▶ _Task description_:
Transcribe the listing exactly, so that nothing but the pictures is missing.

▶ _Data below_:

┌──

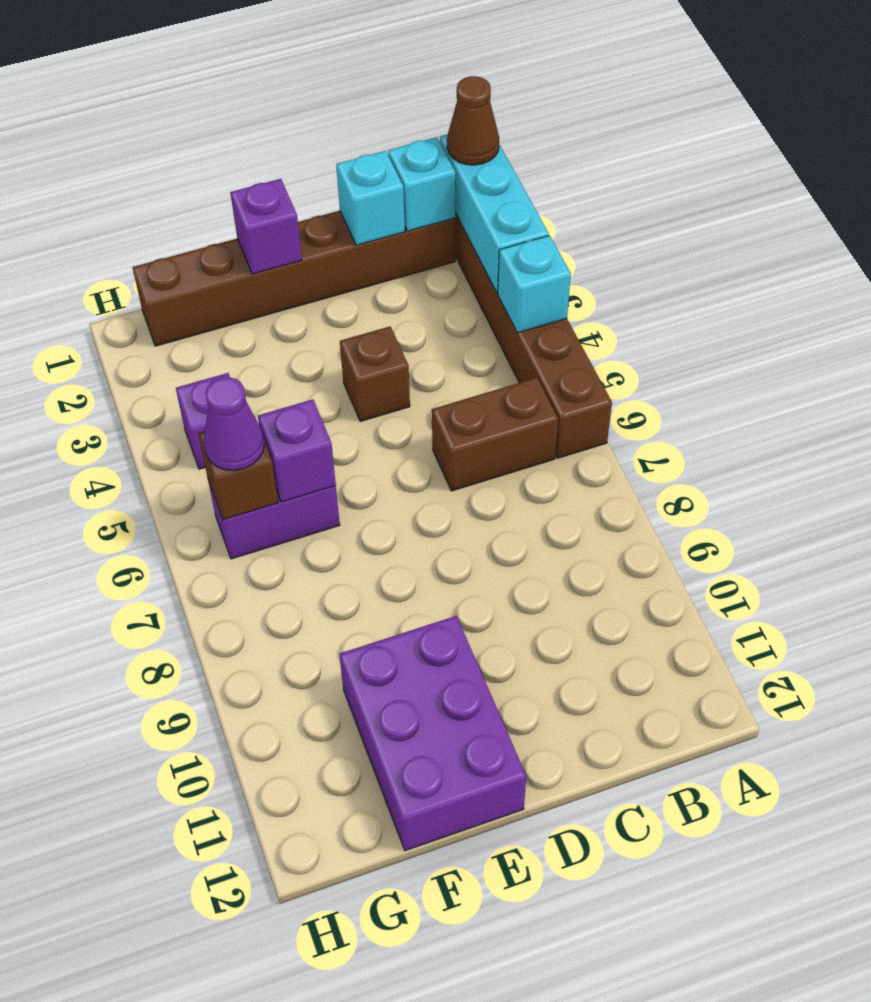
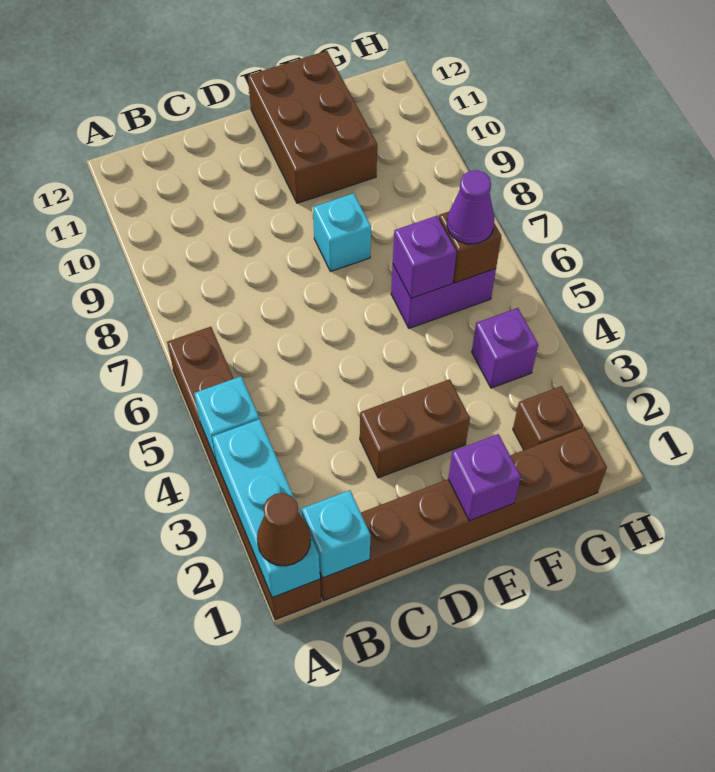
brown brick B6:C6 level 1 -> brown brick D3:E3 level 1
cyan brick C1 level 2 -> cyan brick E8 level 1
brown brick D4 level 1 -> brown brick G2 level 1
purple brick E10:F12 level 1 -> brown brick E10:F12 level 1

└──

▶ _Task answer_:
brown brick B6:C6 level 1 -> brown brick D3:E3 level 1
cyan brick C1 level 2 -> cyan brick E8 level 1
brown brick D4 level 1 -> brown brick G2 level 1
purple brick E10:F12 level 1 -> brown brick E10:F12 level 1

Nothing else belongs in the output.